_THE DATA_:
########################################

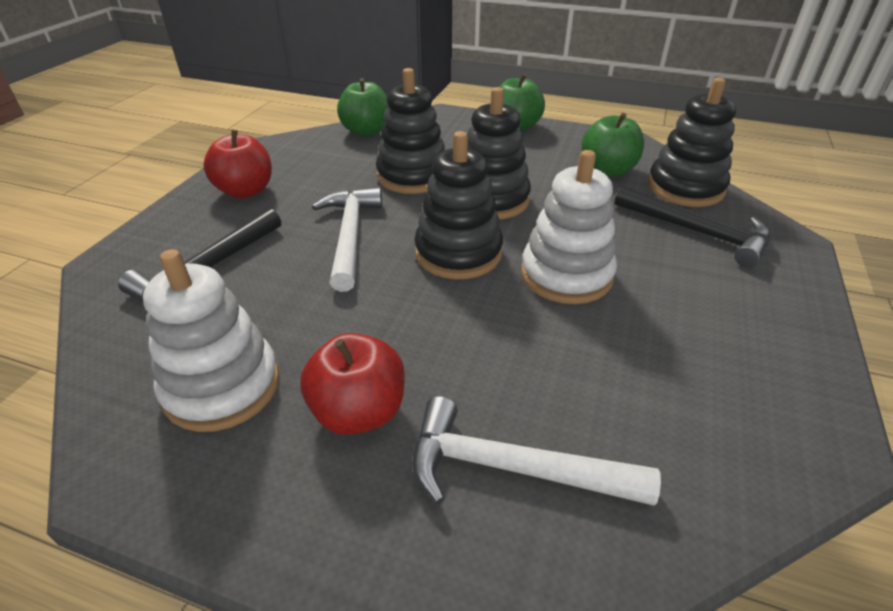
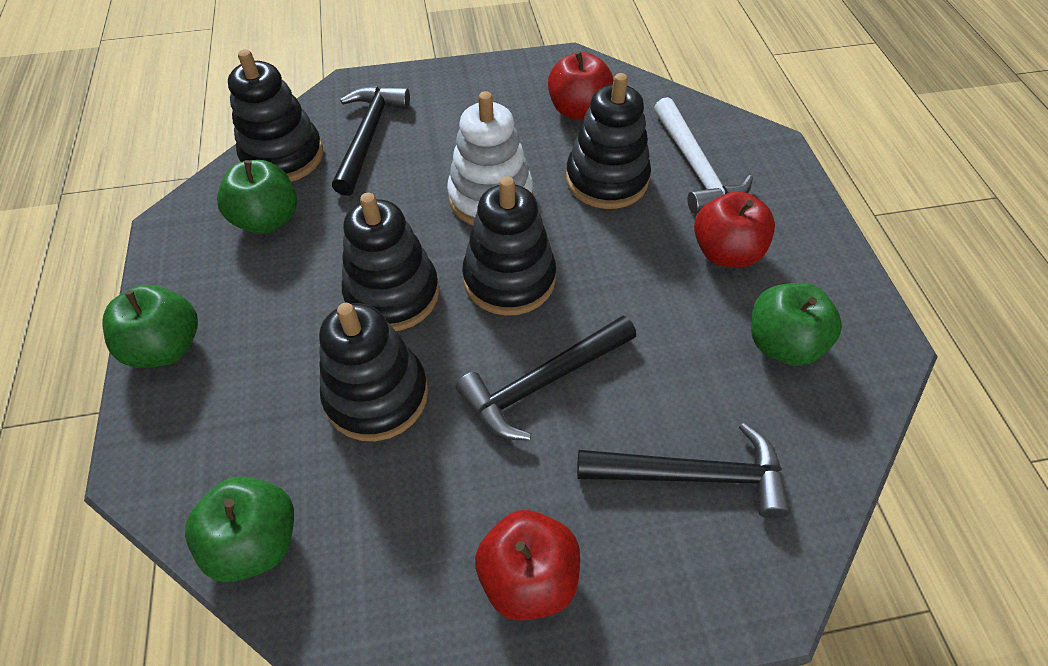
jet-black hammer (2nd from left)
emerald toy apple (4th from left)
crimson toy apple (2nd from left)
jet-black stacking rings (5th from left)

########################################

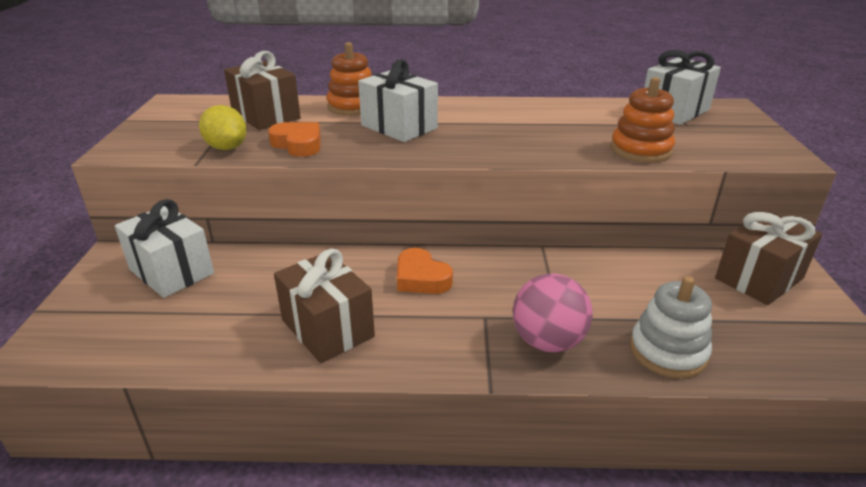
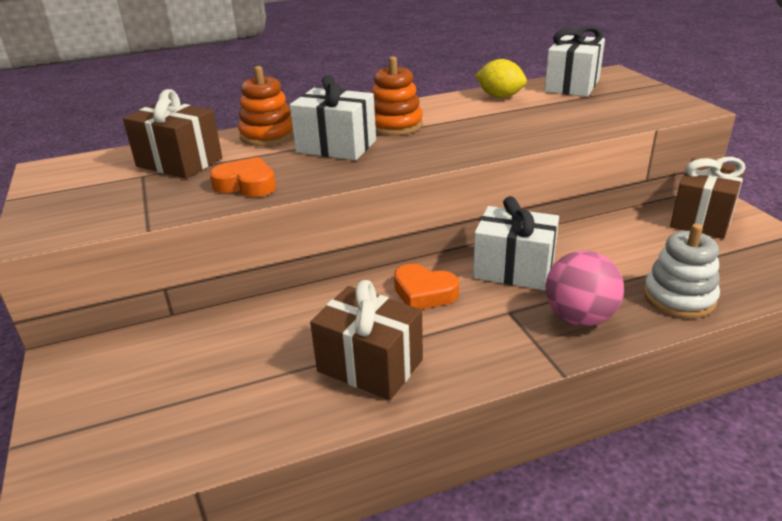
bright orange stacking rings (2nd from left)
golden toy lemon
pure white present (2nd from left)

########################################

_WHAT IS NEEDED_: Working from the material above, restate word for word the lines between the line with "jet-black hammer (2nd from left)" and the line with "jet-black stacking rings (5th from left)", both included, and only those.

_ANSWER_:
jet-black hammer (2nd from left)
emerald toy apple (4th from left)
crimson toy apple (2nd from left)
jet-black stacking rings (5th from left)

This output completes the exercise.